# Record excerpts
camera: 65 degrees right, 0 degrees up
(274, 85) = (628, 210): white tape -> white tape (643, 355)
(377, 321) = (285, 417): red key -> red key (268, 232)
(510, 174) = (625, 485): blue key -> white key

--

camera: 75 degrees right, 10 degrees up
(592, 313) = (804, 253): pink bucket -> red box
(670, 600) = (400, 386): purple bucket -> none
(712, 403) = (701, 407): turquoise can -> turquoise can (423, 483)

# Exercise directions
Copy out all the lines of the records that include "degrees".

# Exercise response
camera: 65 degrees right, 0 degrees up
camera: 75 degrees right, 10 degrees up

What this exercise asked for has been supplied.